> _AIM OF THE EXERCISE_:
Please report how many lines of the listing contain the string "degrees", giving the number only.

> _COLLECTED DATA_:
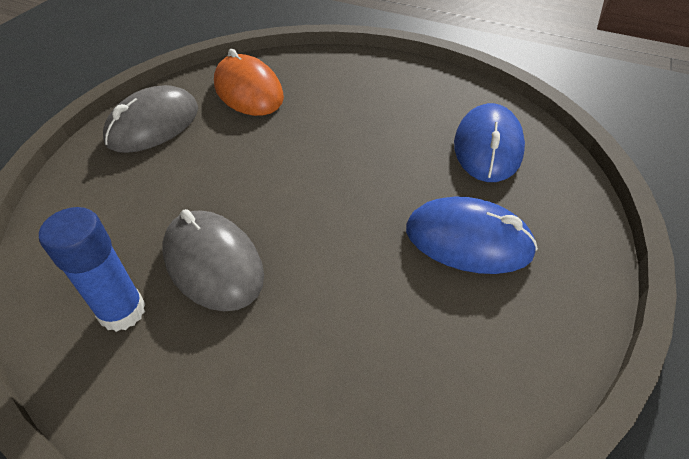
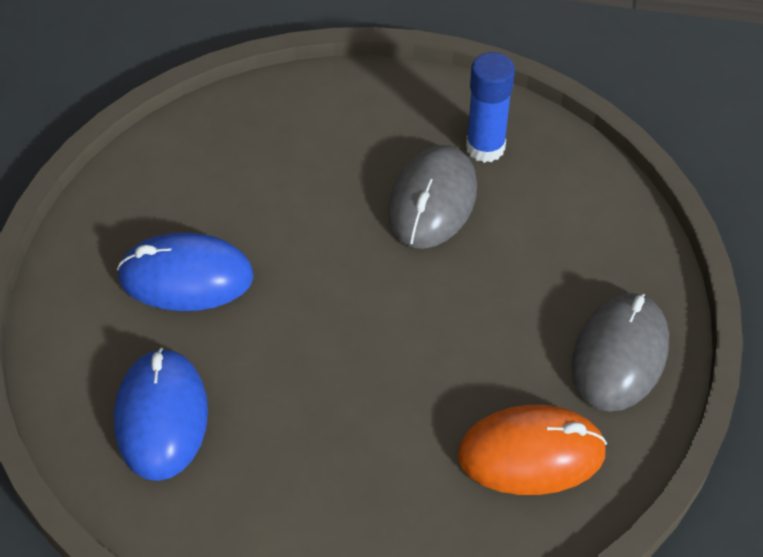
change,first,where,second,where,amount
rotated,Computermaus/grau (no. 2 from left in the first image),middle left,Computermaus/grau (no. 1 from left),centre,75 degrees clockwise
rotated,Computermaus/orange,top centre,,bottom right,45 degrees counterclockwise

> _EXPECTED OUTPUT_:
2